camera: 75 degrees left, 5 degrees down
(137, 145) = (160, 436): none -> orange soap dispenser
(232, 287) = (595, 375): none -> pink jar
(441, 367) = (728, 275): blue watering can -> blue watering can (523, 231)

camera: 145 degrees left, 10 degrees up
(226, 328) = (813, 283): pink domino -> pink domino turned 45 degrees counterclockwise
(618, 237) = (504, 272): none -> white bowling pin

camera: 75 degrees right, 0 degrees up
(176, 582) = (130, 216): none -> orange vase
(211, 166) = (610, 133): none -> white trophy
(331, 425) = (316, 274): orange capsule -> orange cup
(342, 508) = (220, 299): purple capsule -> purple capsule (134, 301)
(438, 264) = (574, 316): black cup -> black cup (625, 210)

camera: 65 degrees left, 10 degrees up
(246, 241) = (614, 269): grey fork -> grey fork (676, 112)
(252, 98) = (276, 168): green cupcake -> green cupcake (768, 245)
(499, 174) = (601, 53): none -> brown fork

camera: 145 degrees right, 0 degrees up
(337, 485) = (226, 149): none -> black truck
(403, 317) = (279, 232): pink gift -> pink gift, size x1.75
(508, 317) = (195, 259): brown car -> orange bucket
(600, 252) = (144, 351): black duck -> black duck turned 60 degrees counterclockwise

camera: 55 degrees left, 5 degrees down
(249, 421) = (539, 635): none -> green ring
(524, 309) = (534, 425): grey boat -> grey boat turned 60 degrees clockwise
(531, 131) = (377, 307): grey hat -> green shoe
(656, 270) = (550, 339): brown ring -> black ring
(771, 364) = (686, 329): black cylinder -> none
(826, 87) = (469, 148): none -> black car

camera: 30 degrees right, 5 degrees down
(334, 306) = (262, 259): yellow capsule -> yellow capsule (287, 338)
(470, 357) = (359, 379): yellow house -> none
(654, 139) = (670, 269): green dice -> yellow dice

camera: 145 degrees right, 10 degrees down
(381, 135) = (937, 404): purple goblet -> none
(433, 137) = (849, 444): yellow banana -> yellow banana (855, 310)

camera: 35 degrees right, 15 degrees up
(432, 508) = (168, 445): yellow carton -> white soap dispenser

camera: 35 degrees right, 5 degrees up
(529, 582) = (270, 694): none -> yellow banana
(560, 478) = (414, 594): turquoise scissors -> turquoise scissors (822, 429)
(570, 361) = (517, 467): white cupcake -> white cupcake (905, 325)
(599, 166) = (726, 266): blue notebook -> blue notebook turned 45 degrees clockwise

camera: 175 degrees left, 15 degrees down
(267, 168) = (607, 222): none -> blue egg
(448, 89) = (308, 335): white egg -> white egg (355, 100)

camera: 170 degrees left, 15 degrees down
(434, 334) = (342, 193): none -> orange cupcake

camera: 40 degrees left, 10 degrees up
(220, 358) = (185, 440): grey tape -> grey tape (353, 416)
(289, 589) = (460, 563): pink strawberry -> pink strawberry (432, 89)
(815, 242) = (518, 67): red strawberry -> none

————

### WHAT IS BEING ASKED
Everything from the line containing "camera: 40 degrees left, 10 degrees up" to the last line of the entries above should be quoted exactly, and only that.

### ANSWER TO THIS TASK
camera: 40 degrees left, 10 degrees up
(220, 358) = (185, 440): grey tape -> grey tape (353, 416)
(289, 589) = (460, 563): pink strawberry -> pink strawberry (432, 89)
(815, 242) = (518, 67): red strawberry -> none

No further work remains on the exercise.